* WORKING DATA
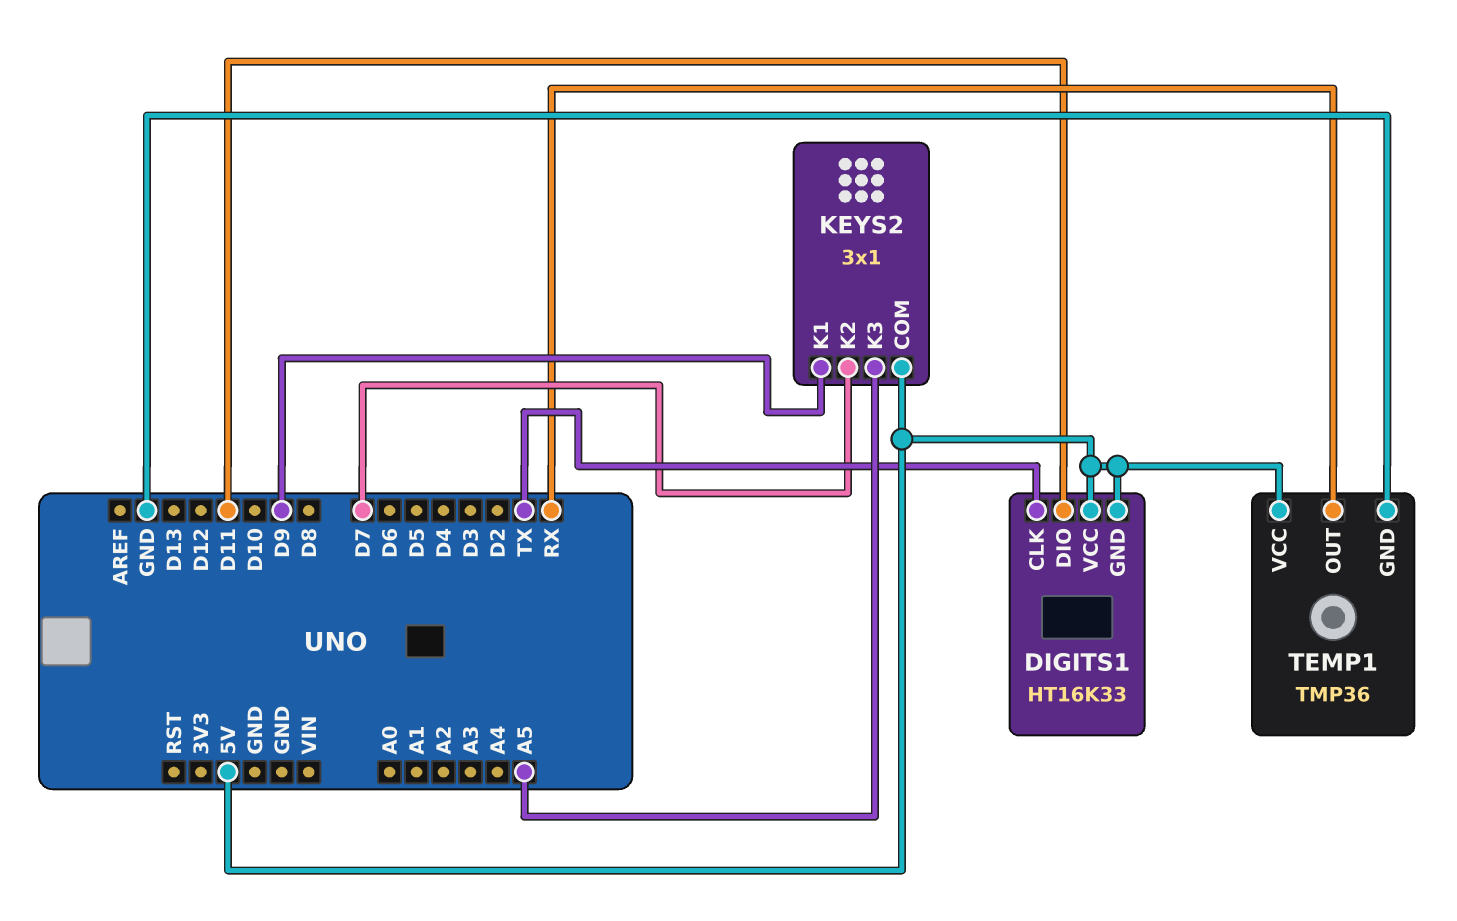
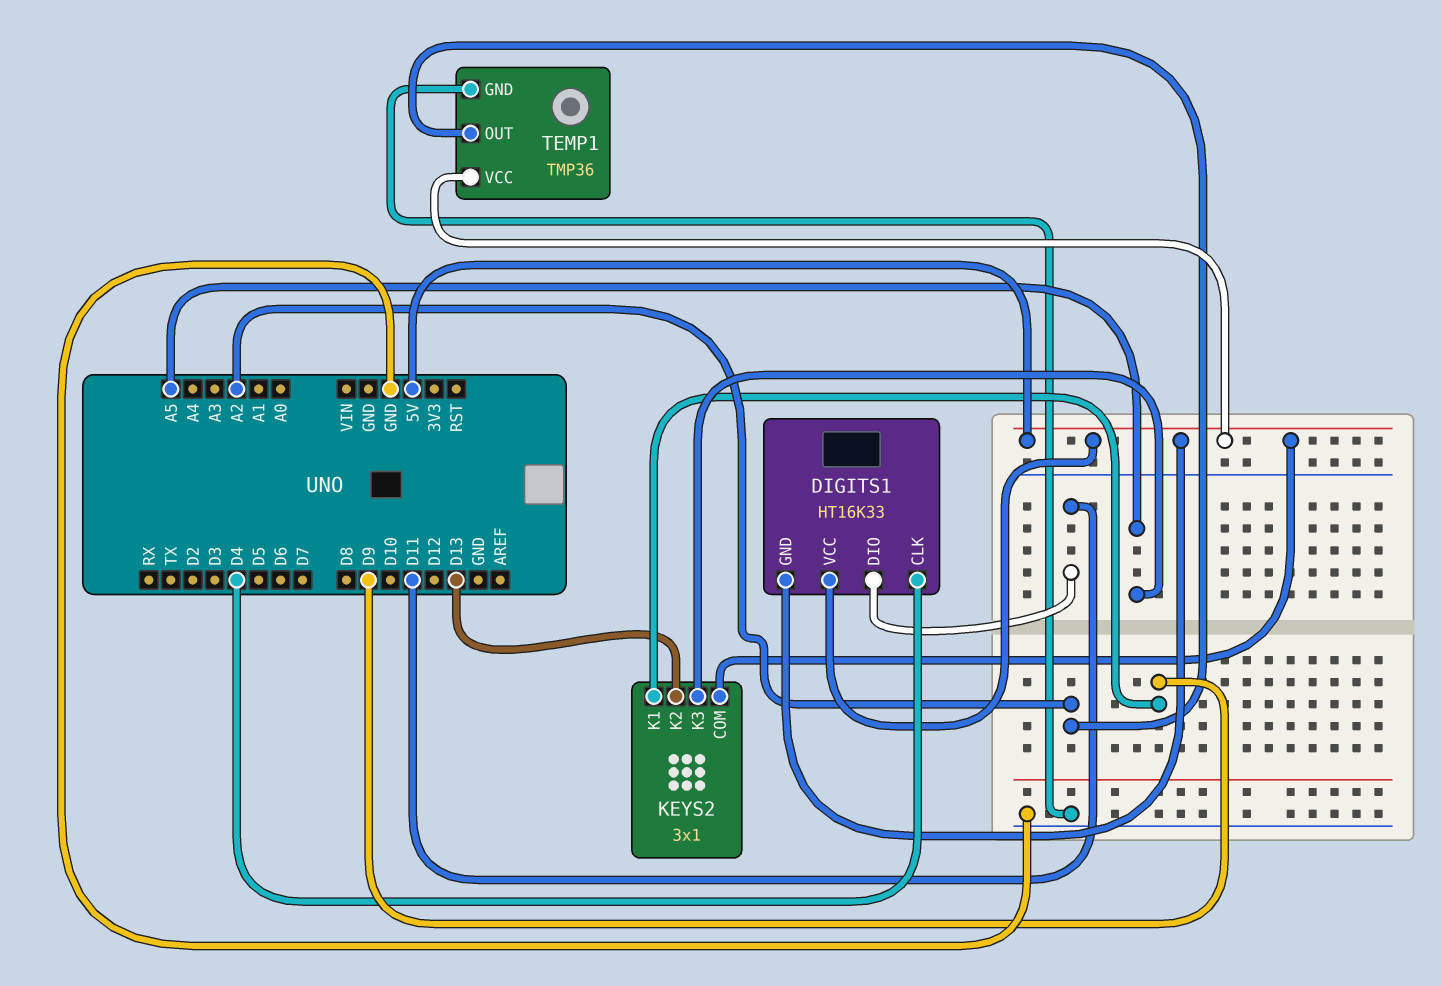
DIGITS1 pin CLK: TX -> D4
KEYS2 pin K2: D7 -> D13
TEMP1 pin OUT: RX -> A2

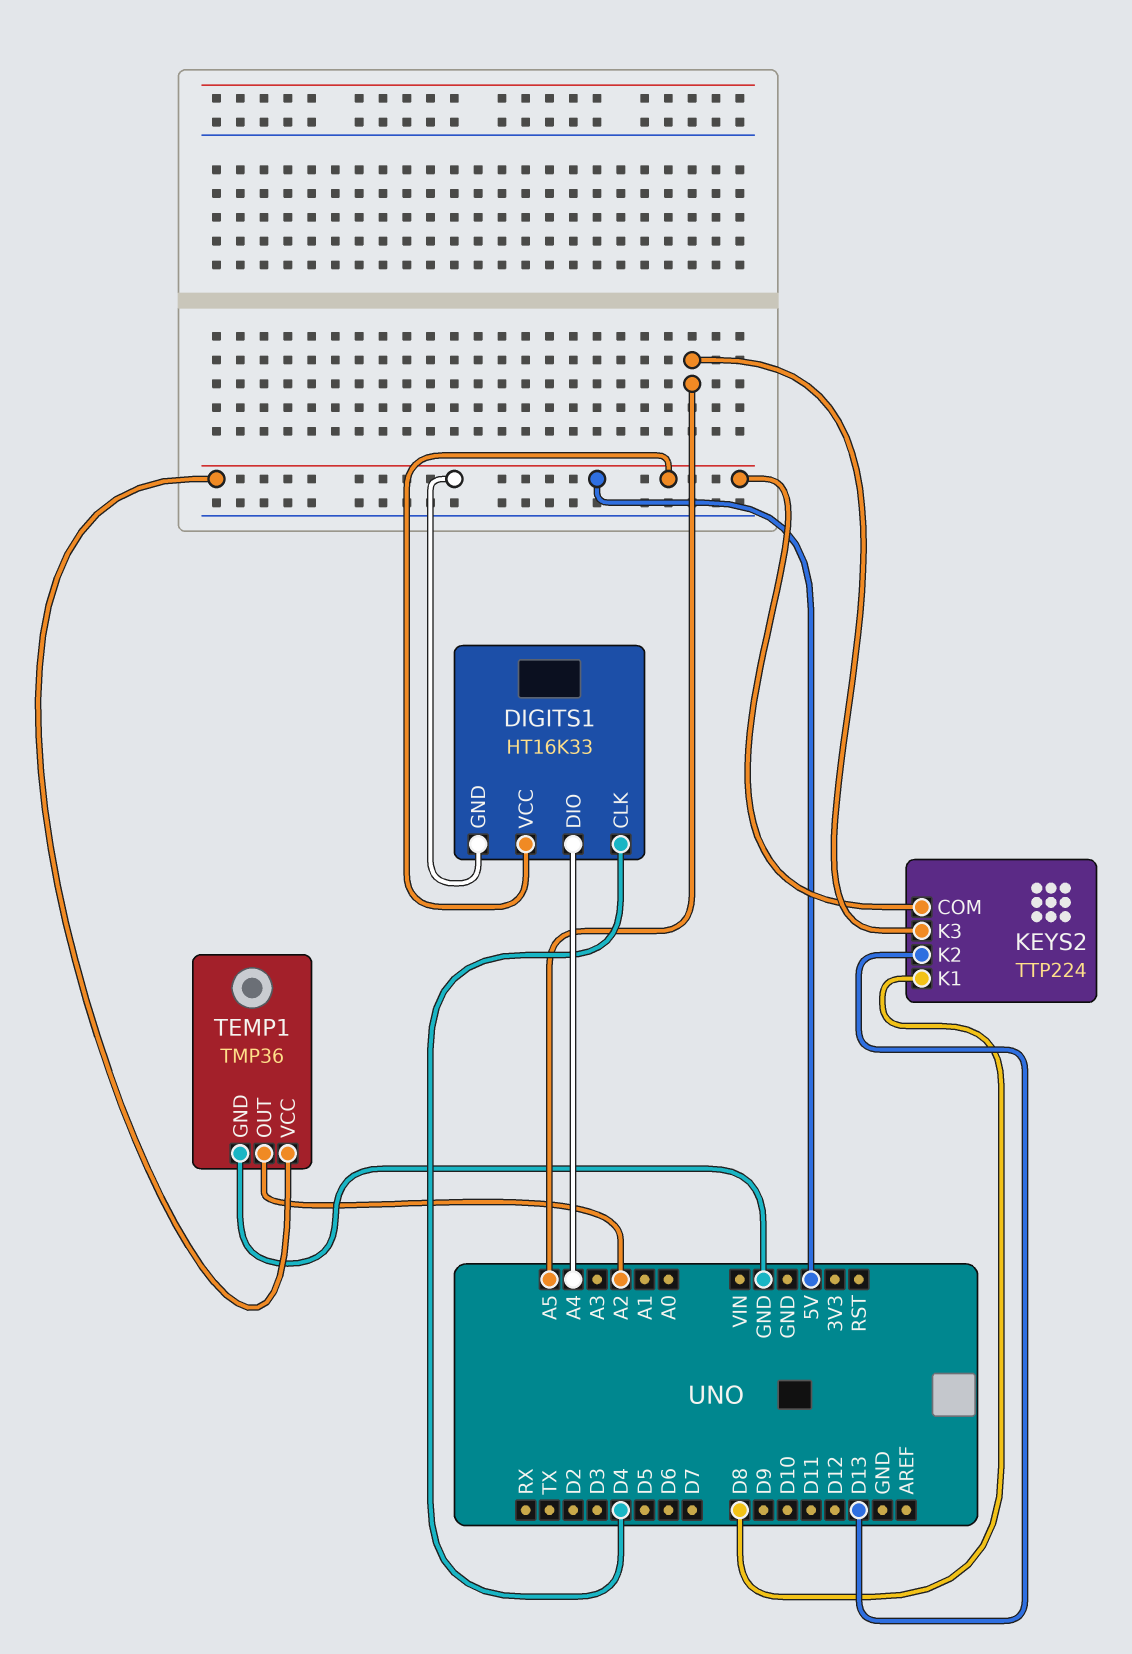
DIGITS1 pin DIO: D11 -> A4
KEYS2: 3x1 -> TTP224
KEYS2 pin K1: D9 -> D8

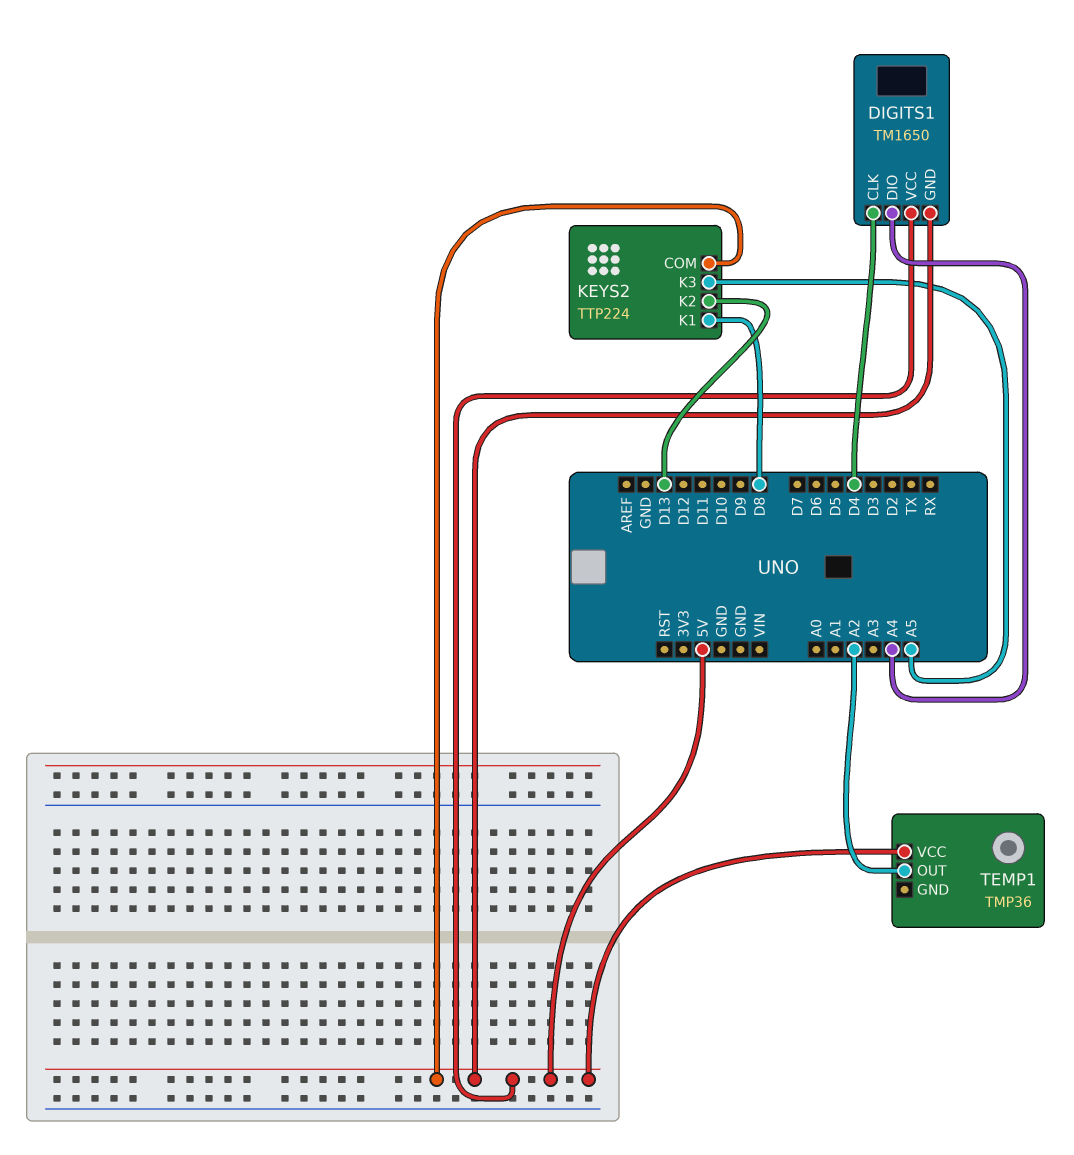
DIGITS1: HT16K33 -> TM1650
TEMP1 pin GND: GND -> none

* WORK INSTRUCTIONS
Print every entry word for word; omit the pictures.

* TASK RESULT
DIGITS1 pin CLK: TX -> D4
KEYS2 pin K2: D7 -> D13
TEMP1 pin OUT: RX -> A2

DIGITS1 pin DIO: D11 -> A4
KEYS2: 3x1 -> TTP224
KEYS2 pin K1: D9 -> D8

DIGITS1: HT16K33 -> TM1650
TEMP1 pin GND: GND -> none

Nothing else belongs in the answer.